[Extracted data entries]
=====
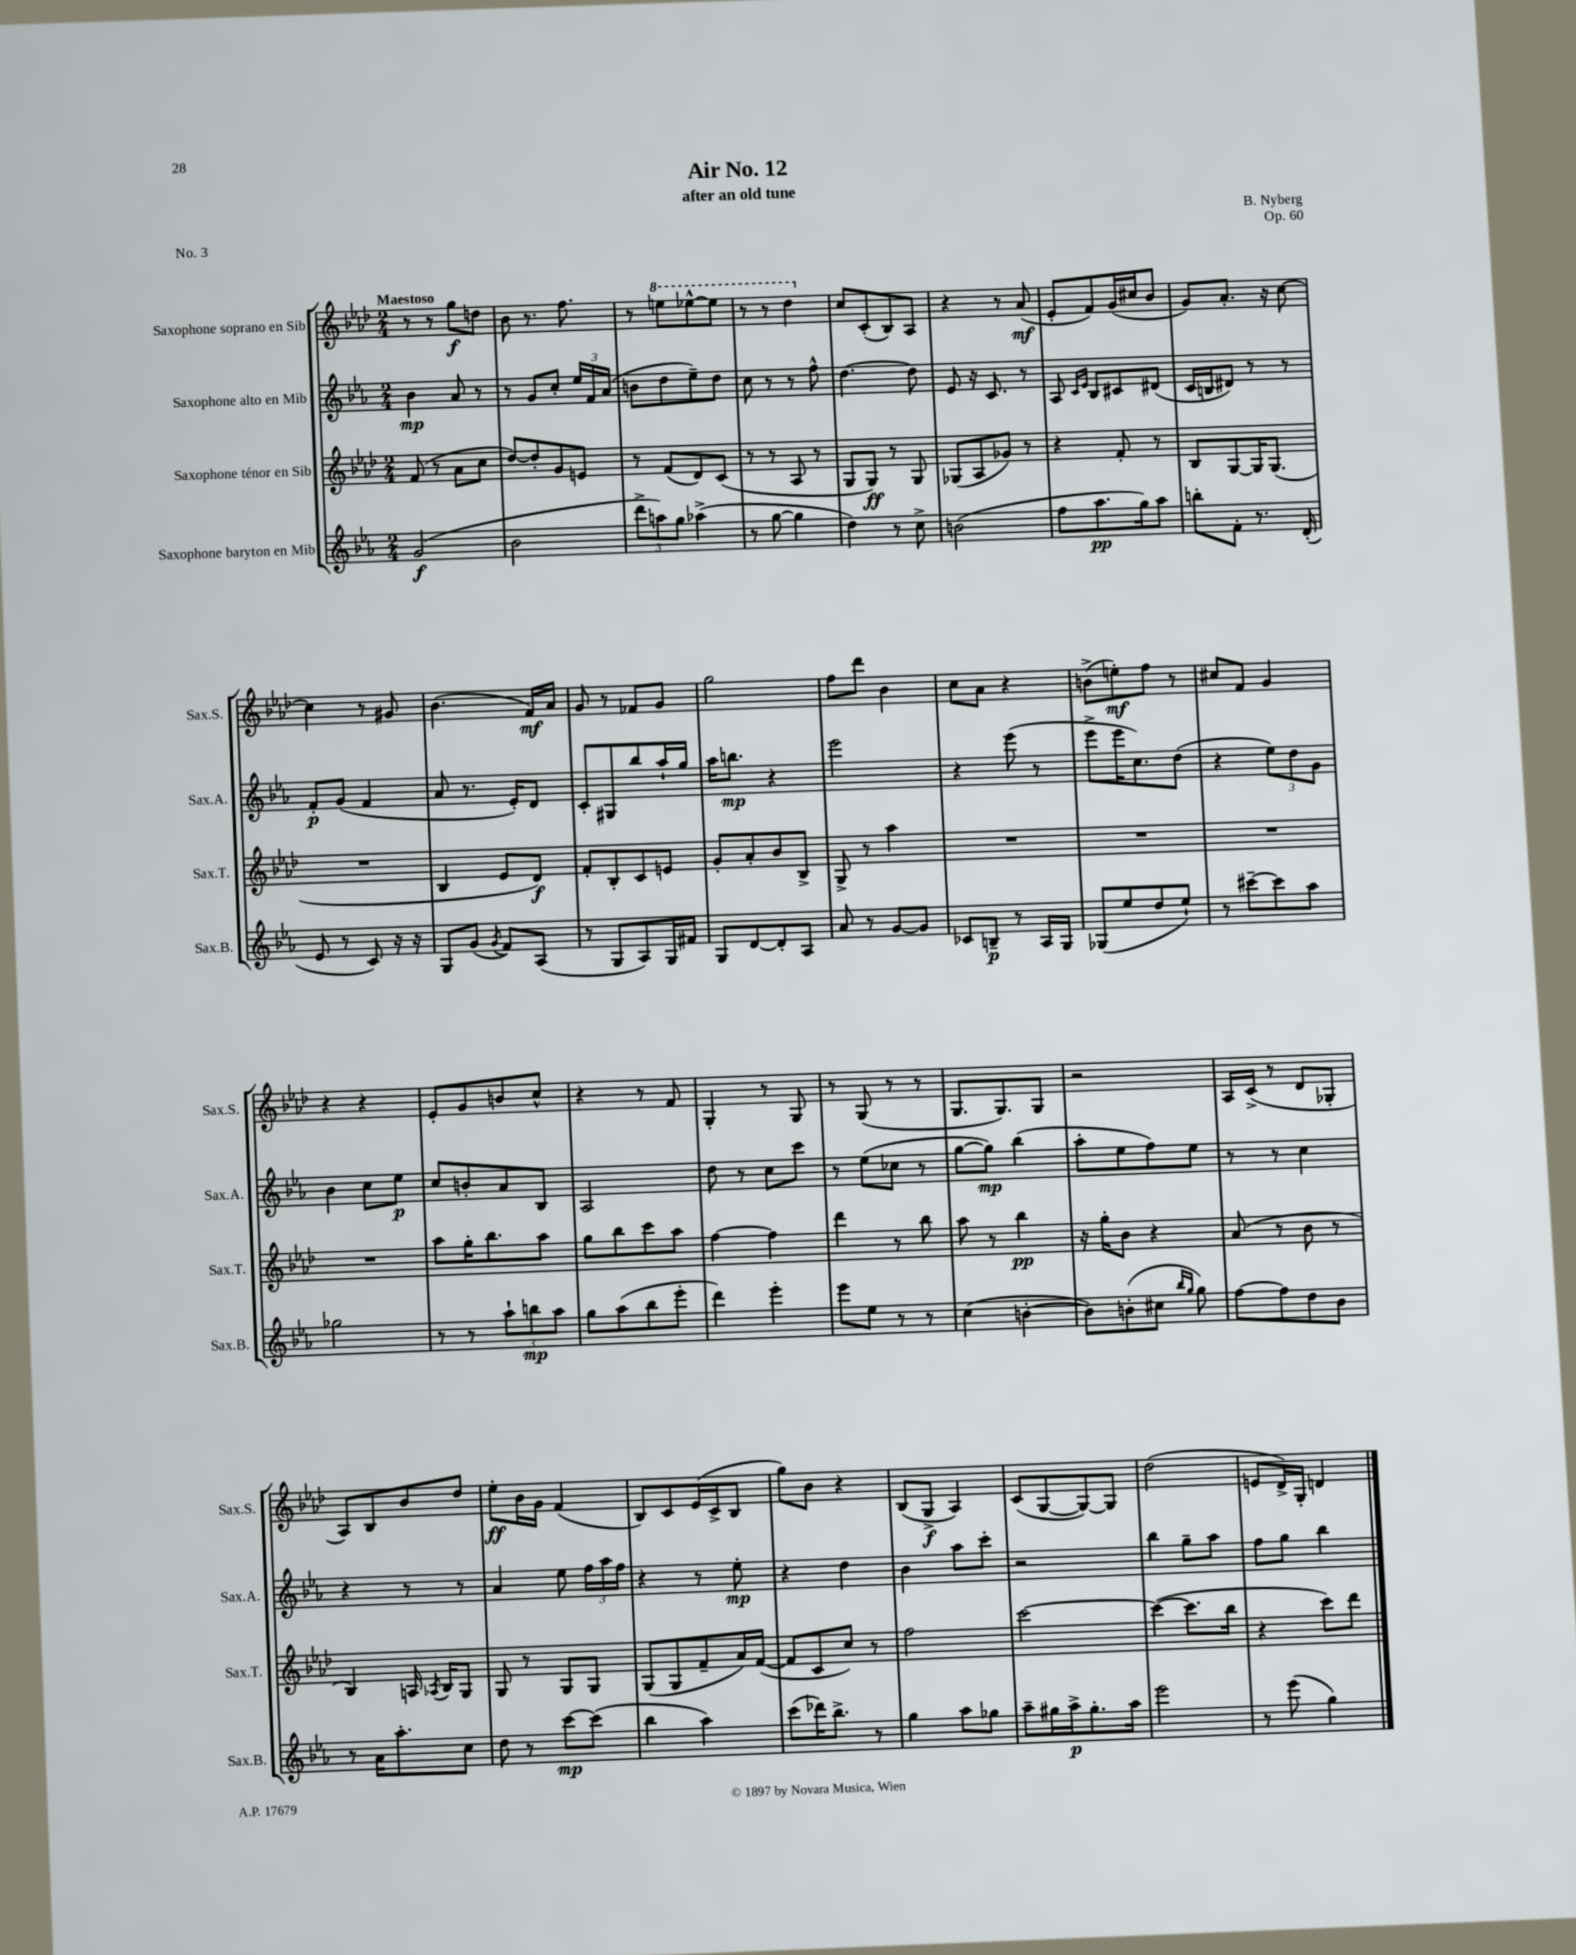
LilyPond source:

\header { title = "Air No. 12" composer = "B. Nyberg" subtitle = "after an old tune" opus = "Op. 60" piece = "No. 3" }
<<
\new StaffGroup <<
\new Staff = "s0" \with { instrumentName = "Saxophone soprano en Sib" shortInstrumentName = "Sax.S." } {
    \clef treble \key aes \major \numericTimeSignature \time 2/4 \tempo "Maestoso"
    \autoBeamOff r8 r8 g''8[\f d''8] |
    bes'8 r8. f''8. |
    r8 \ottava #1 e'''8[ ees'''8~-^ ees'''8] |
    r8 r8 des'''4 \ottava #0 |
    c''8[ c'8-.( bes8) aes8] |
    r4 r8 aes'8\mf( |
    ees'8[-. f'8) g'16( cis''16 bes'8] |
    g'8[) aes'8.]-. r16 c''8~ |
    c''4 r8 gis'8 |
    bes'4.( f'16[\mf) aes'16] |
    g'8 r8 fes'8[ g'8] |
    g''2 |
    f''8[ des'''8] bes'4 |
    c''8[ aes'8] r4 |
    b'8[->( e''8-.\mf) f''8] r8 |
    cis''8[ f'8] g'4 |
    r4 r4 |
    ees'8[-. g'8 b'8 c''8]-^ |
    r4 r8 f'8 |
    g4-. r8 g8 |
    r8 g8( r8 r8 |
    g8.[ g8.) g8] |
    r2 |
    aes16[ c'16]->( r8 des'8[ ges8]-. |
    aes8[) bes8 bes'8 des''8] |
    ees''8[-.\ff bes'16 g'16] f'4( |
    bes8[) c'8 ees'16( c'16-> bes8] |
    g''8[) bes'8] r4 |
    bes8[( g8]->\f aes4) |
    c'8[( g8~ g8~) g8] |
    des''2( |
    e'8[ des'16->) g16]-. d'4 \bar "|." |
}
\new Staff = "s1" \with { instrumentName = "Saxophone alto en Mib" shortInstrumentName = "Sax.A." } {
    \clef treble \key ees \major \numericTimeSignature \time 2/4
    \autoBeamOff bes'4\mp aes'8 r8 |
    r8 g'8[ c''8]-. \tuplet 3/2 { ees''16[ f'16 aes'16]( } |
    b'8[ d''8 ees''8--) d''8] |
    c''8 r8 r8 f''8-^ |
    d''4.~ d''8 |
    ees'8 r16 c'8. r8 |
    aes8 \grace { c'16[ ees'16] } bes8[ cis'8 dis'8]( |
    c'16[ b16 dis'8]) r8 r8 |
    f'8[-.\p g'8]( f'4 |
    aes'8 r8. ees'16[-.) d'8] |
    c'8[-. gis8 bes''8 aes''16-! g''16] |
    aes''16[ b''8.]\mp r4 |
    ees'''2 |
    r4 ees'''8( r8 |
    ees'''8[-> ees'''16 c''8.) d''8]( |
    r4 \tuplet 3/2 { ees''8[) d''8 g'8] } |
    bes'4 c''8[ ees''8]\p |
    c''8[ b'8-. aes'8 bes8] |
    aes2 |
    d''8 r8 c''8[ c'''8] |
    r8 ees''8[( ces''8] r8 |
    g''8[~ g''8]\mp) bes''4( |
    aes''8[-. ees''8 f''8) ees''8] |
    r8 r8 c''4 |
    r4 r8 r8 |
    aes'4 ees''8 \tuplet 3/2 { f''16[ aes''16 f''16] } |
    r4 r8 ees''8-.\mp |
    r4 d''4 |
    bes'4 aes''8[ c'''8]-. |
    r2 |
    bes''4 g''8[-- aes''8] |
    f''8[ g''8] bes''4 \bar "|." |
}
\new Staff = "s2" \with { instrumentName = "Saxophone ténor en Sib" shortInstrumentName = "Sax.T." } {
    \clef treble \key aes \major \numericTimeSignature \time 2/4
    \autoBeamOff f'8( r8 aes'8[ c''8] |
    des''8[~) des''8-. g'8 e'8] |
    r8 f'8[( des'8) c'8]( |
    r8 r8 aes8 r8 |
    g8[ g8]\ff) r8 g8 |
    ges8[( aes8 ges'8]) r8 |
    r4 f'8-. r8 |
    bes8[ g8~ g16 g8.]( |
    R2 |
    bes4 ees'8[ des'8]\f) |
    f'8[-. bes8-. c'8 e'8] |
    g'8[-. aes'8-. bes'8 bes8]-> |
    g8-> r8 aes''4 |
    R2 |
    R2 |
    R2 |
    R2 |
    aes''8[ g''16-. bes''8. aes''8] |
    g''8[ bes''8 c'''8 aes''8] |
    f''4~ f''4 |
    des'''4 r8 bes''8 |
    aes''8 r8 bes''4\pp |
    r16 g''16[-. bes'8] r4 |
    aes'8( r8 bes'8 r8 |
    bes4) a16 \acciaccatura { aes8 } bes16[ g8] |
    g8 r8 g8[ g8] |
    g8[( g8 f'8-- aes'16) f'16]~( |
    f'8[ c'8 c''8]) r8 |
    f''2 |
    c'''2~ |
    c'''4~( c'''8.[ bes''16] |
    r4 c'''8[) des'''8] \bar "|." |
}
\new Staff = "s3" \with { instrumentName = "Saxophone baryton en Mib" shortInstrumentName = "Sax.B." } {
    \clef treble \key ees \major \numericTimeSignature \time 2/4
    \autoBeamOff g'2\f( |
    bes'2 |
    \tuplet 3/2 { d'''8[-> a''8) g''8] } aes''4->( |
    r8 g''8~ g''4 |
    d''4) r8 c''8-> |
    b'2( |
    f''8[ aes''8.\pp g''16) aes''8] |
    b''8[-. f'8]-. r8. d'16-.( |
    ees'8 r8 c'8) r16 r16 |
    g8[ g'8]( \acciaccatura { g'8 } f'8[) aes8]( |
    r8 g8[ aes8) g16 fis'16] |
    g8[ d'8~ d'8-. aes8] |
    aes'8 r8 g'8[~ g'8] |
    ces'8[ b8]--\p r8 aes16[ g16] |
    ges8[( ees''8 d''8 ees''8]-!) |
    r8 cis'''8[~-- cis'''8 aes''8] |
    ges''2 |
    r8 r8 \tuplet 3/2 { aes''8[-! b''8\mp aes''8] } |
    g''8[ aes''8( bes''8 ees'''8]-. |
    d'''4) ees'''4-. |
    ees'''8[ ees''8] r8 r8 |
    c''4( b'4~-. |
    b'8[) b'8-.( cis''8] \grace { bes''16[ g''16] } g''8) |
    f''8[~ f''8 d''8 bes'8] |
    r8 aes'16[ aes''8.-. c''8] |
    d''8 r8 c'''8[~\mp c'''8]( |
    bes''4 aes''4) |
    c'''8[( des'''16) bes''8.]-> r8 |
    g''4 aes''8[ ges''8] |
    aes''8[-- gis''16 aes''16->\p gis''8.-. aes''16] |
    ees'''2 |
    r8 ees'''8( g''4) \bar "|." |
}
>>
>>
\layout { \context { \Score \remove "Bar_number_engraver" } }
=====
# [Short exercise]
Find every line in the entries above that contains the string "treble" and copy each of those lines. Case counts.

# [Exercise response]
    \clef treble \key aes \major \numericTimeSignature \time 2/4 \tempo "Maestoso"
    \clef treble \key ees \major \numericTimeSignature \time 2/4
    \clef treble \key aes \major \numericTimeSignature \time 2/4
    \clef treble \key ees \major \numericTimeSignature \time 2/4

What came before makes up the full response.